* _About this task_
Skip the pictures. Transcribe the rest of the data below without changing a word.

* _Provided data_
____________

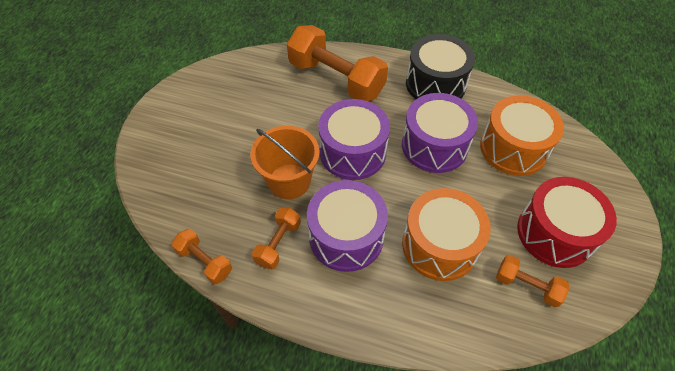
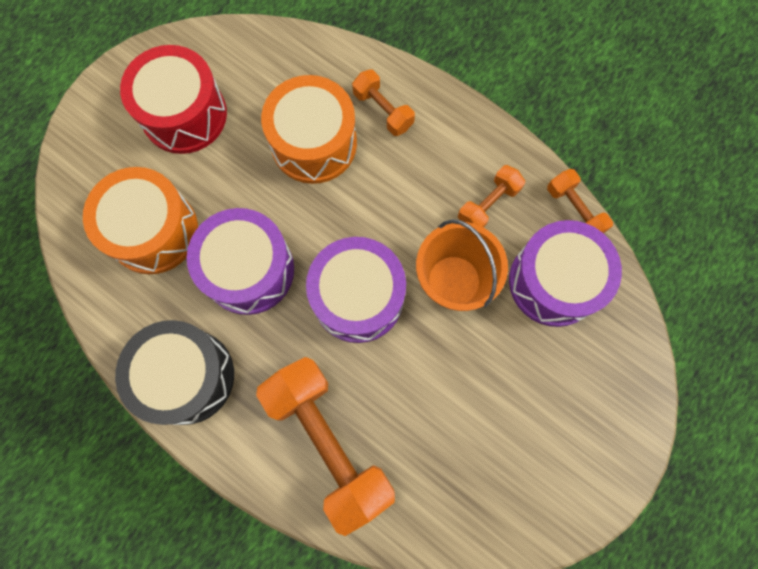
camera: 160 degrees left, 20 degrees up
(346, 237) = (410, 187): purple drum -> purple drum (554, 282)
(527, 285) = (251, 76): orange dumbbell -> orange dumbbell (383, 110)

____________

* _Result of the exercise_
camera: 160 degrees left, 20 degrees up
(346, 237) = (410, 187): purple drum -> purple drum (554, 282)
(527, 285) = (251, 76): orange dumbbell -> orange dumbbell (383, 110)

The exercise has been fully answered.